### GOAL OF THE EXERCISE
Please print each entry below exactly as it stands, but without any pictures.

### THE DATA
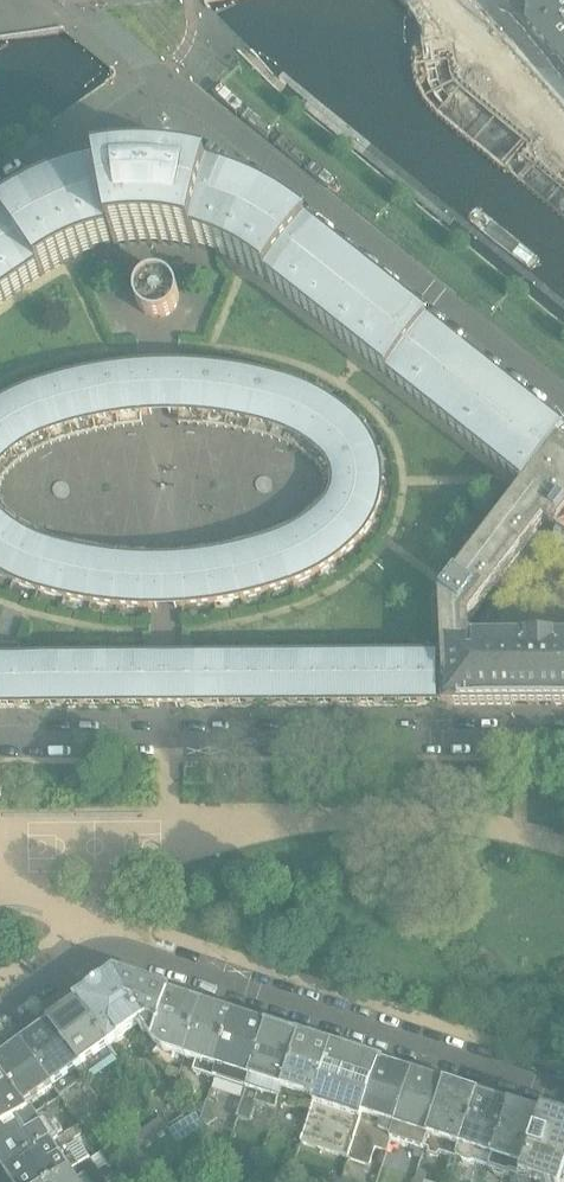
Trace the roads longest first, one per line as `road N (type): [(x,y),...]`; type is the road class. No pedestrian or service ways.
road 1 (residential): [(563,1091),(115,948),(74,957),(0,1009)]
road 2 (residential): [(0,739),(563,739)]
road 3 (residential): [(161,77),(563,397)]
road 4 (residential): [(0,191),(161,77)]
road 5 (residential): [(563,147),(459,11)]

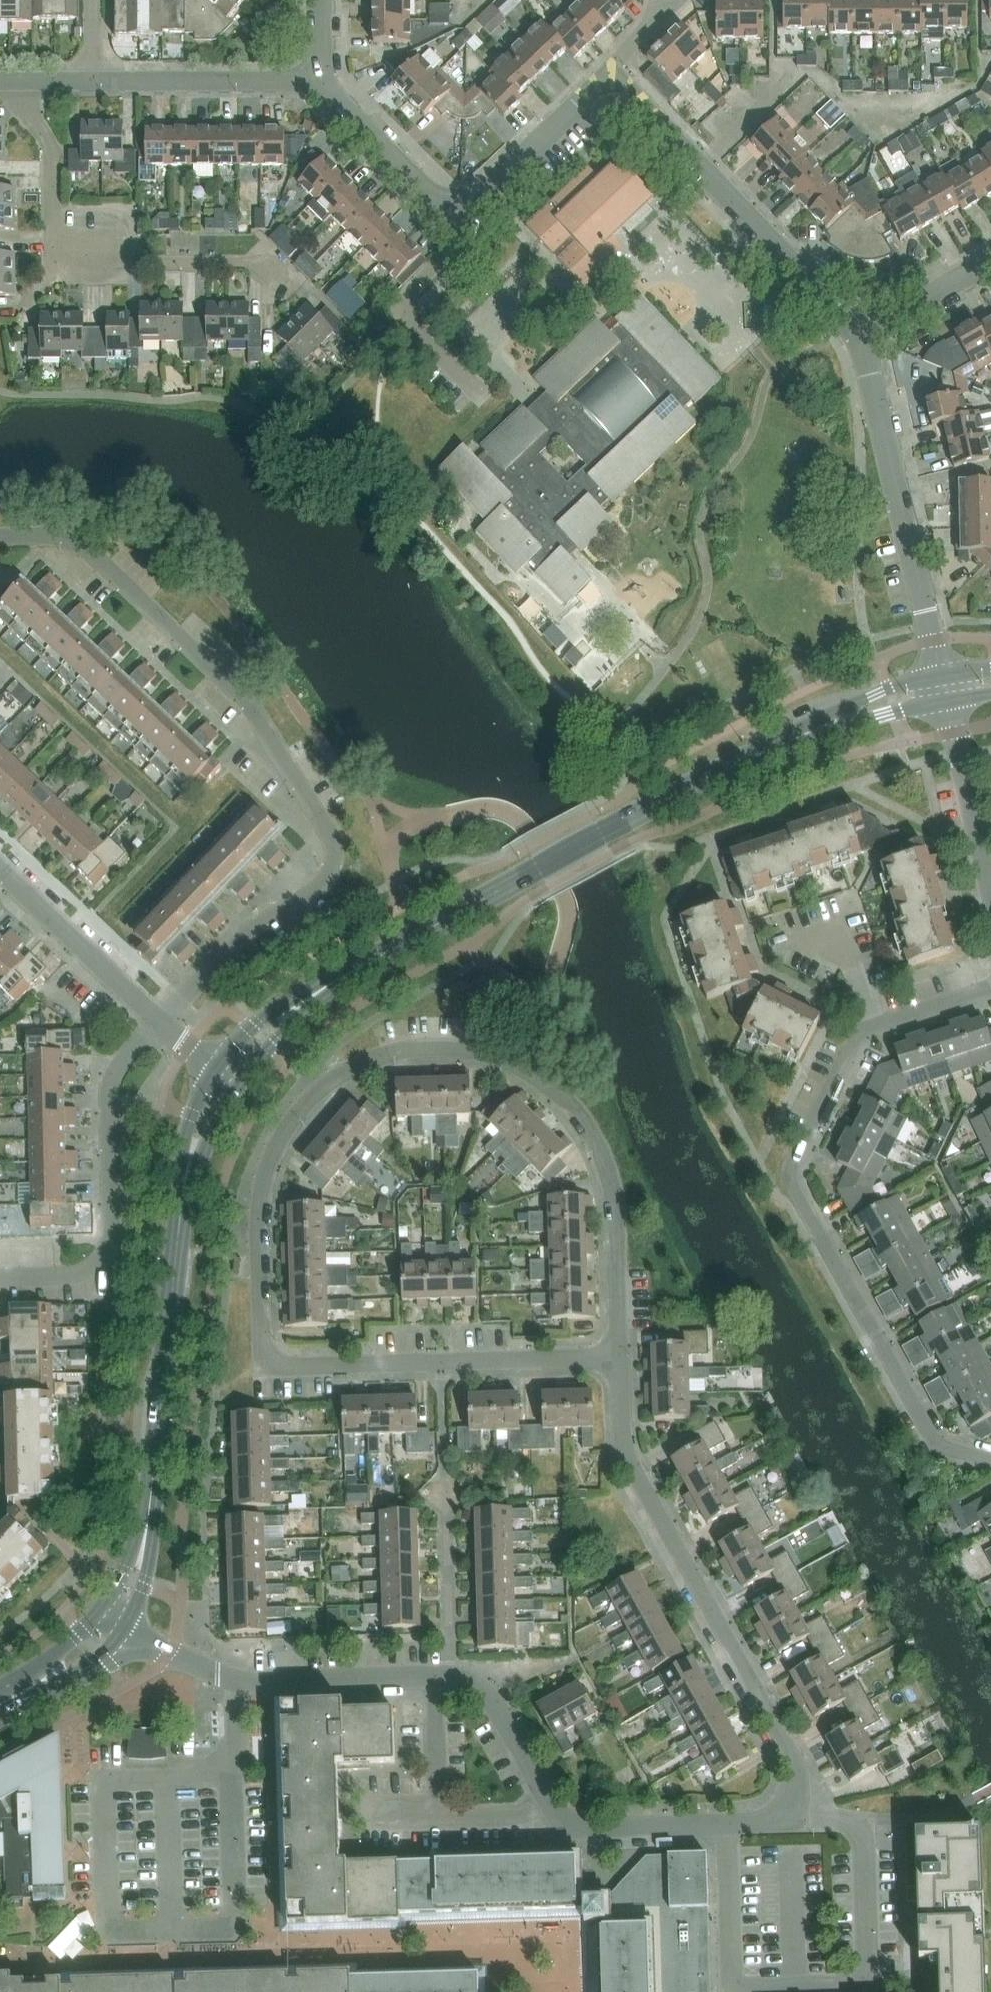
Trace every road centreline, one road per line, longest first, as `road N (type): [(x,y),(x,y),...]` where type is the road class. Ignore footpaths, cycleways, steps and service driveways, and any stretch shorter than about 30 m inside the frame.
road 1 (residential): [(128,1625),(171,1653),(238,1680),(464,1680),(499,1710),(564,1829),(797,1821),(790,1751),(629,1459),(619,1356)]
road 2 (residential): [(528,1071),(477,1051),(416,1048),(355,1067),(307,1103),(276,1148),(262,1192),(264,1367),(619,1356)]
road 3 (residential): [(160,1021),(240,939),(327,876),(331,835),(253,708),(89,551),(52,536),(0,538)]
road 4 (residential): [(873,1026),(854,1040),(791,1179),(935,1441),(990,1461)]
road 5 (tertiary): [(364,964),(777,745)]
road 6 (residential): [(284,279),(267,263),(53,263),(53,149),(32,120),(21,81)]
road 7 (residential): [(322,80),(430,195),(461,206),(484,194),(610,75)]
road 8 (residential): [(610,75),(859,337)]
road 9 (residential): [(0,1277),(74,1274),(109,1243),(112,1083),(160,1021)]
road 10 (residential): [(940,675),(859,337)]
road 11 (residential): [(619,1356),(615,1202),(606,1165),(567,1102),(528,1071)]
road 12 (residential): [(92,81),(322,80)]
road 13 (tertiary): [(128,1625),(150,1566),(160,1404)]
road 14 (residential): [(0,868),(160,1021)]
road 15 (tertiary): [(160,1404),(131,1556),(103,1610)]
road 16 (residential): [(990,892),(946,700)]
road 17 (tertiary): [(364,964),(321,979),(264,1016),(216,1068)]
road 18 (tertiary): [(160,1404),(180,1223)]
road 19 (tertiary): [(940,675),(894,686),(777,745)]
road 20 (tertiary): [(239,1086),(276,1039),(364,964)]
road 21 (tertiary): [(777,745),(946,700)]
road 22 (tertiary): [(216,1068),(184,1141),(180,1223)]
road 23 (tertiary): [(0,1713),(97,1662),(128,1625)]
road 24 (residential): [(859,337),(990,260)]
road 25 (tertiary): [(180,1223),(215,1125),(239,1086)]
road 26 (tertiary): [(103,1610),(57,1656),(0,1690)]
road 27 (residential): [(990,987),(873,1026)]

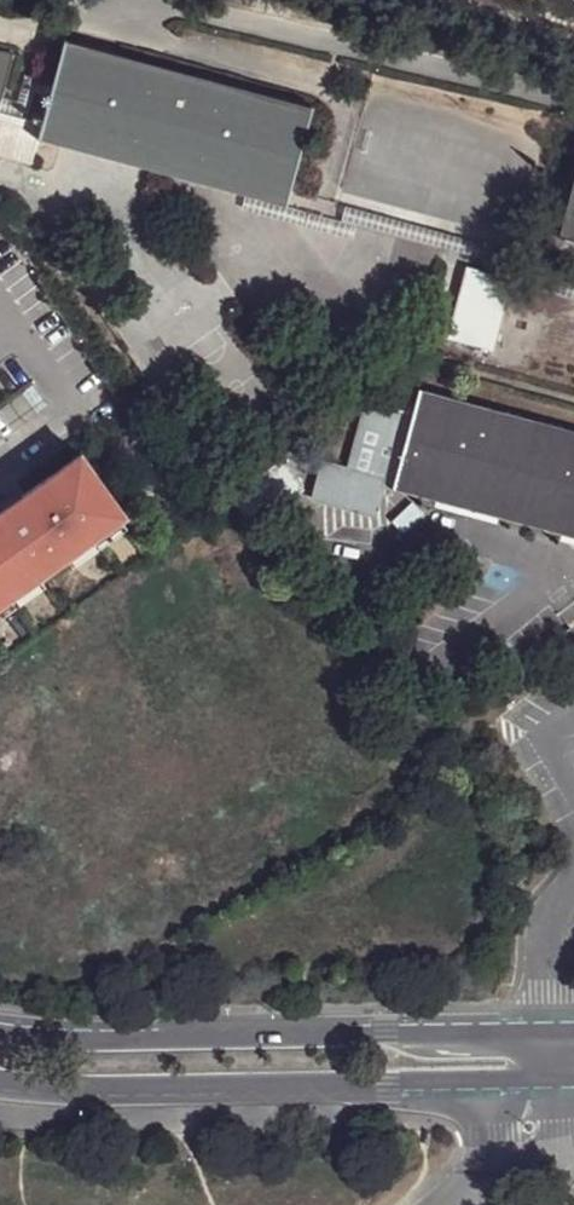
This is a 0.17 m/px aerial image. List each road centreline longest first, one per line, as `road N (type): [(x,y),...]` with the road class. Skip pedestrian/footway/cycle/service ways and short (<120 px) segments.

### YOUR RESPONSE
Trace the roads longest first, one per line as `road N (type): [(x,y),...]`; type is the road class. No pedestrian or service ways.
road 1 (residential): [(563,1091),(115,948),(74,957),(0,1009)]
road 2 (residential): [(0,739),(563,739)]
road 3 (residential): [(161,77),(563,397)]
road 4 (residential): [(0,191),(161,77)]
road 5 (residential): [(563,147),(459,11)]

Trace every road centreline, one road per line, longest first, as `road N (type): [(x,y),(x,y),...]` where type is the road class. Ignore footpaths, cycleways, steps and service driveways, and any stretch shorter than about 30 m inside the frame.
road 1 (residential): [(128,1625),(171,1653),(238,1680),(464,1680),(499,1710),(564,1829),(797,1821),(790,1751),(629,1459),(619,1356)]
road 2 (residential): [(528,1071),(477,1051),(416,1048),(355,1067),(307,1103),(276,1148),(262,1192),(264,1367),(619,1356)]
road 3 (residential): [(160,1021),(240,939),(327,876),(331,835),(253,708),(89,551),(52,536),(0,538)]
road 4 (residential): [(873,1026),(854,1040),(791,1179),(935,1441),(990,1461)]
road 5 (tertiary): [(364,964),(777,745)]
road 6 (residential): [(284,279),(267,263),(53,263),(53,149),(32,120),(21,81)]
road 7 (residential): [(322,80),(430,195),(461,206),(484,194),(610,75)]
road 8 (residential): [(610,75),(859,337)]
road 9 (residential): [(0,1277),(74,1274),(109,1243),(112,1083),(160,1021)]
road 10 (residential): [(940,675),(859,337)]
road 11 (residential): [(619,1356),(615,1202),(606,1165),(567,1102),(528,1071)]
road 12 (residential): [(92,81),(322,80)]
road 13 (tertiary): [(128,1625),(150,1566),(160,1404)]
road 14 (residential): [(0,868),(160,1021)]
road 15 (tertiary): [(160,1404),(131,1556),(103,1610)]
road 16 (residential): [(990,892),(946,700)]
road 17 (tertiary): [(364,964),(321,979),(264,1016),(216,1068)]
road 18 (tertiary): [(160,1404),(180,1223)]
road 19 (tertiary): [(940,675),(894,686),(777,745)]
road 20 (tertiary): [(239,1086),(276,1039),(364,964)]
road 21 (tertiary): [(777,745),(946,700)]
road 22 (tertiary): [(216,1068),(184,1141),(180,1223)]
road 23 (tertiary): [(0,1713),(97,1662),(128,1625)]
road 24 (residential): [(859,337),(990,260)]
road 25 (tertiary): [(180,1223),(215,1125),(239,1086)]
road 26 (tertiary): [(103,1610),(57,1656),(0,1690)]
road 27 (residential): [(990,987),(873,1026)]

This is a 0.17 m/px aerial image. List each road centreline longest first, one per line, as `road N (type): [(x,y),...]` with the road class. Skip pedestrian/footway/cycle/service ways and short (<120 px) segments.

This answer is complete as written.